> _Directions_: Wherever the listing holds a picture, leave it out, and copy the remainder exactly.

> _Data records_:
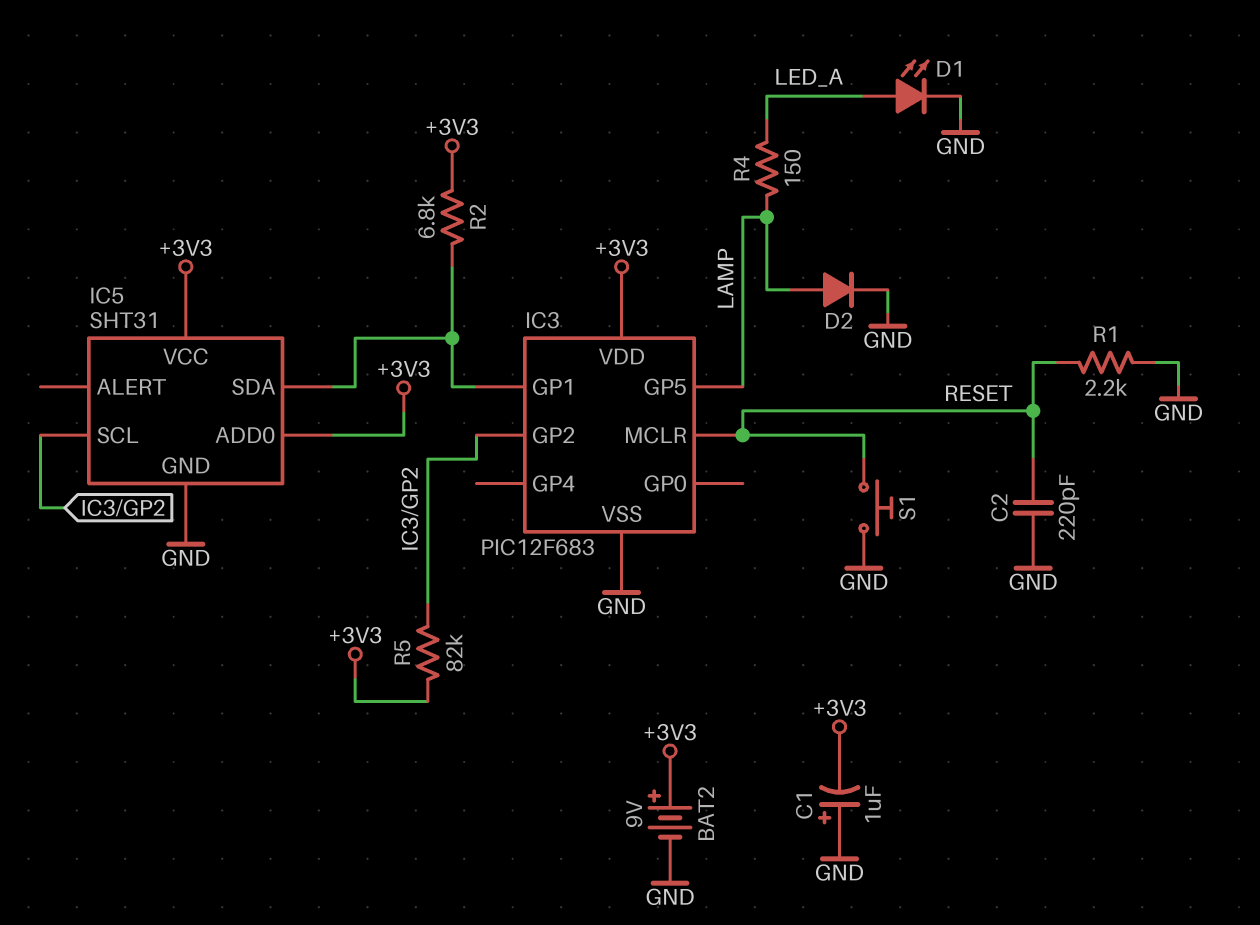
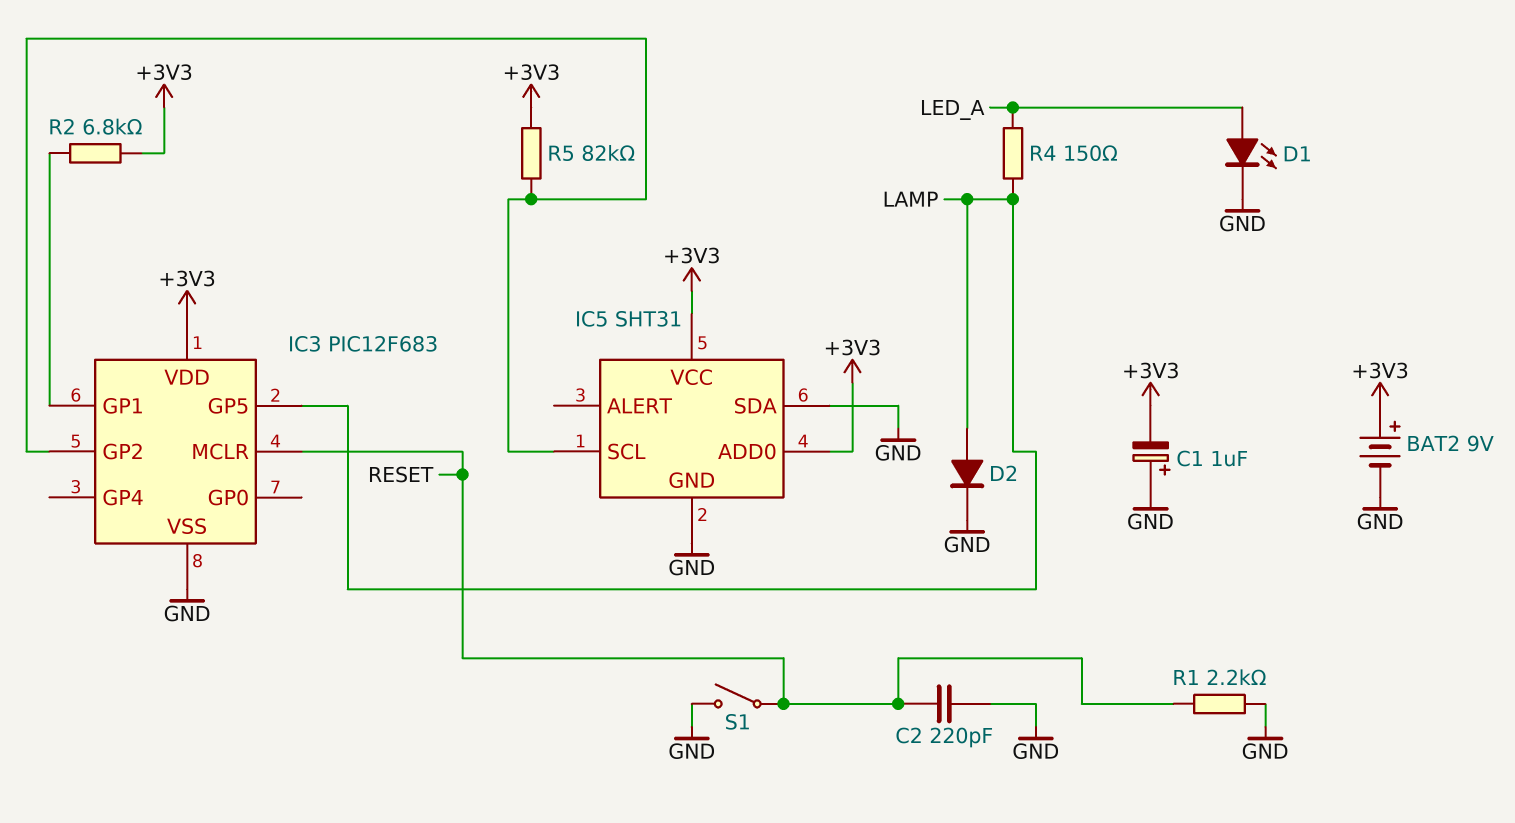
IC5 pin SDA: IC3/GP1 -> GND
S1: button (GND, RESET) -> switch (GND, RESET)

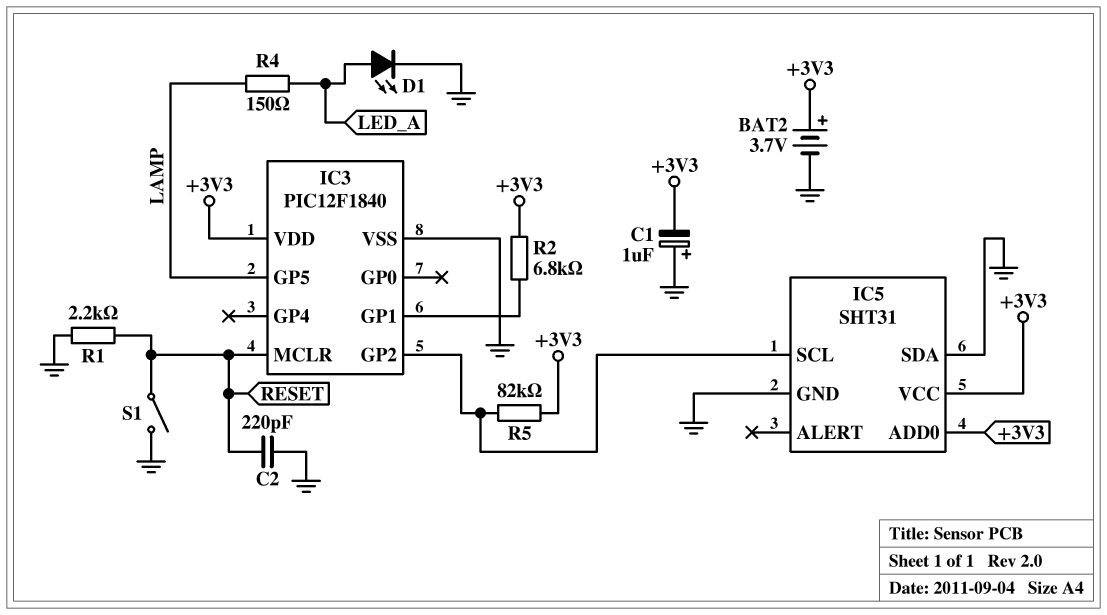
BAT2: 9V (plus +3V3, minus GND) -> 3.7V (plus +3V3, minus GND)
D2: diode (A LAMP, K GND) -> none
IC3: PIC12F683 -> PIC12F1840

> _Result_:
IC5 pin SDA: IC3/GP1 -> GND
S1: button (GND, RESET) -> switch (GND, RESET)

BAT2: 9V (plus +3V3, minus GND) -> 3.7V (plus +3V3, minus GND)
D2: diode (A LAMP, K GND) -> none
IC3: PIC12F683 -> PIC12F1840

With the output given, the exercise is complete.